• TASK ITEM: Once the line containing "[692, 356, 731, 382]" is found in the data below, output that line and every line after it through the last, unchanged and with nothing else.
______
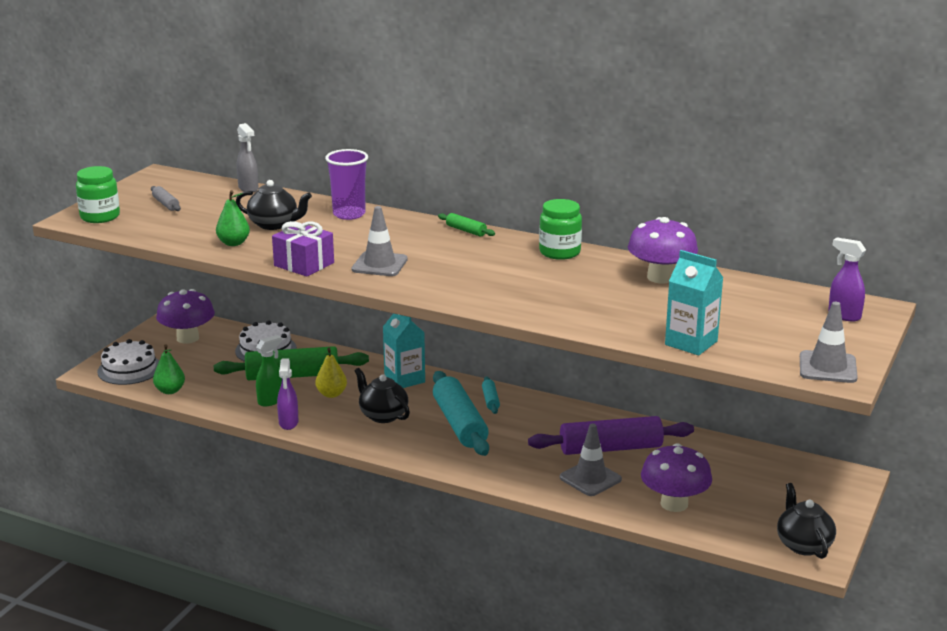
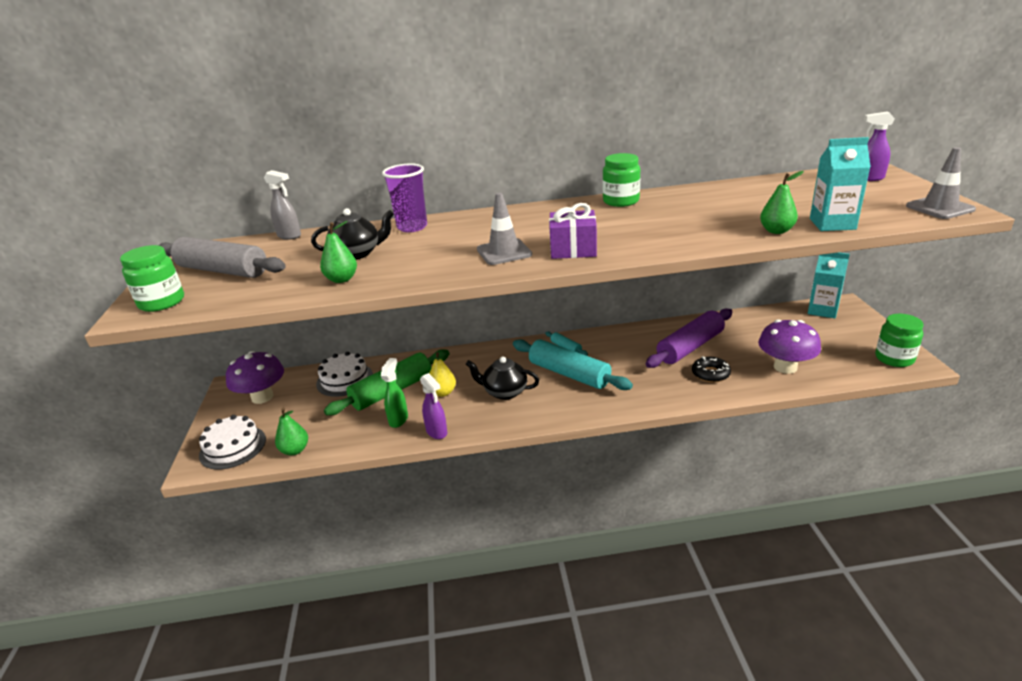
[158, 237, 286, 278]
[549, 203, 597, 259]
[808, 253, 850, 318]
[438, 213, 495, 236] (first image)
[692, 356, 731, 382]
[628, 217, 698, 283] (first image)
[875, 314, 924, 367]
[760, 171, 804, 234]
______
• EXERCISE OUTPUT:
[692, 356, 731, 382]
[628, 217, 698, 283] (first image)
[875, 314, 924, 367]
[760, 171, 804, 234]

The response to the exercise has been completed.